What you are asked to do: Although the entries contain pictures, only their words should be duplicated exactly.

Supplied records:
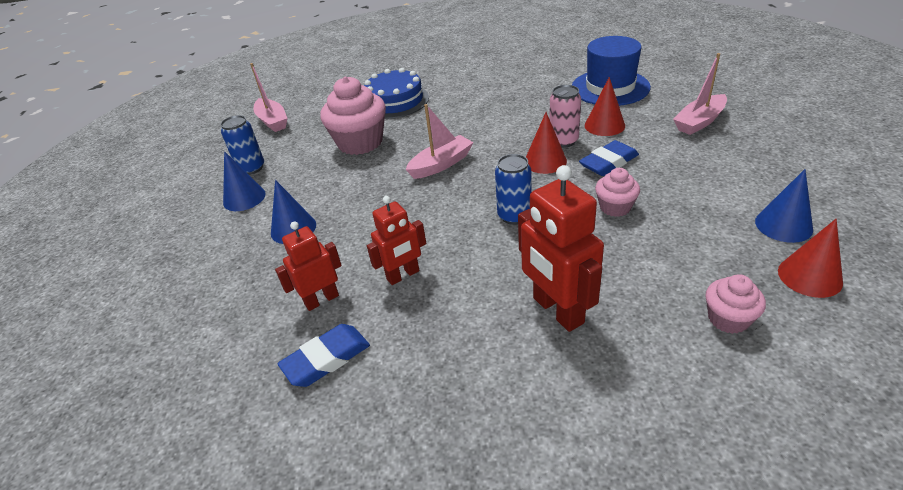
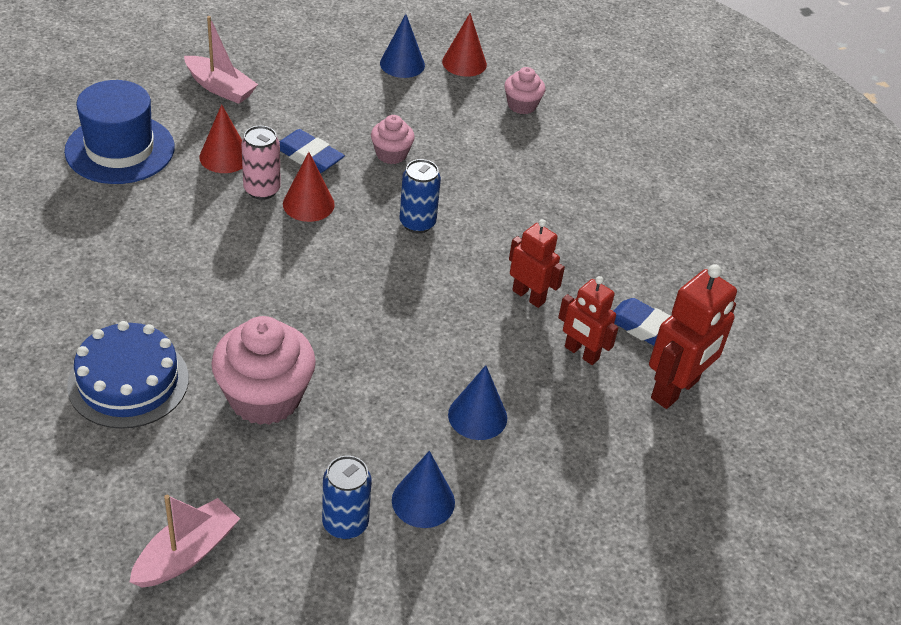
camera: 115 degrees left, 5 degrees up
pink boat [406,104,474,179] -> none
red robot [518,165,604,332] -> red robot moved to [649,264,737,409]

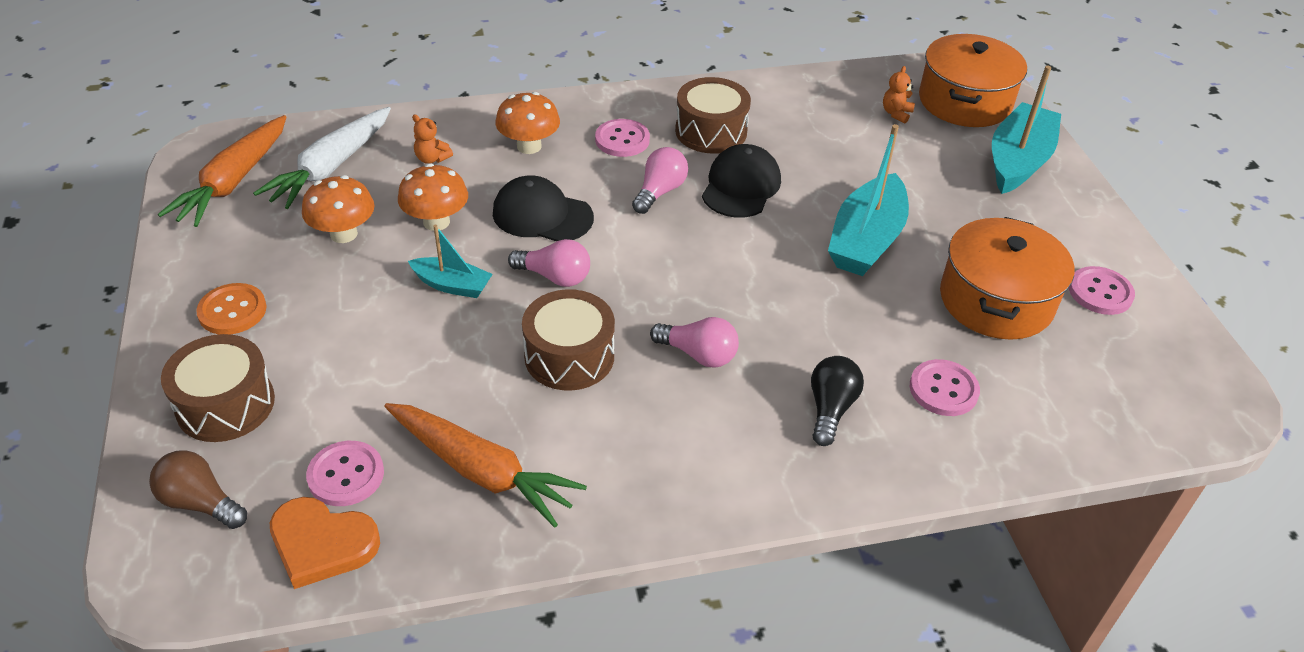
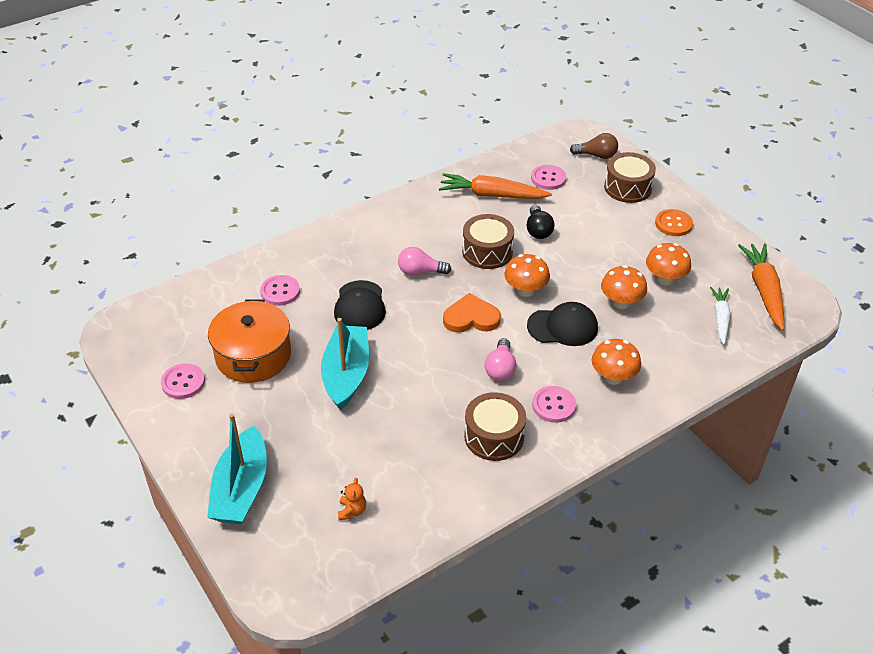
camera: 160 degrees right, 0 degrees up
white carrot [253,107,391,209] -> white carrot [710,287,731,344], size x0.63
orange heart [270,497,380,589] -> orange heart moved to [443,293,501,333]
turquoise boat [408,225,493,298] -> none
orange teddy bear [412,115,453,164] -> none
pink light bulb [508,239,590,287] -> orange mushroom [504,254,550,297]
black cap [702,144,781,218] -> black cap moved to [334,280,386,330]
black light bulb [811,356,864,446] -> black light bulb moved to [527,205,555,239]
orange pot [919,34,1027,127] -> none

Response to this task:
camera: 115 degrees left, 5 degrees up
pink boat [406,104,474,179] -> none
red robot [518,165,604,332] -> red robot moved to [649,264,737,409]

camera: 160 degrees right, 0 degrees up
white carrot [253,107,391,209] -> white carrot [710,287,731,344], size x0.63
orange heart [270,497,380,589] -> orange heart moved to [443,293,501,333]
turquoise boat [408,225,493,298] -> none
orange teddy bear [412,115,453,164] -> none
pink light bulb [508,239,590,287] -> orange mushroom [504,254,550,297]
black cap [702,144,781,218] -> black cap moved to [334,280,386,330]
black light bulb [811,356,864,446] -> black light bulb moved to [527,205,555,239]
orange pot [919,34,1027,127] -> none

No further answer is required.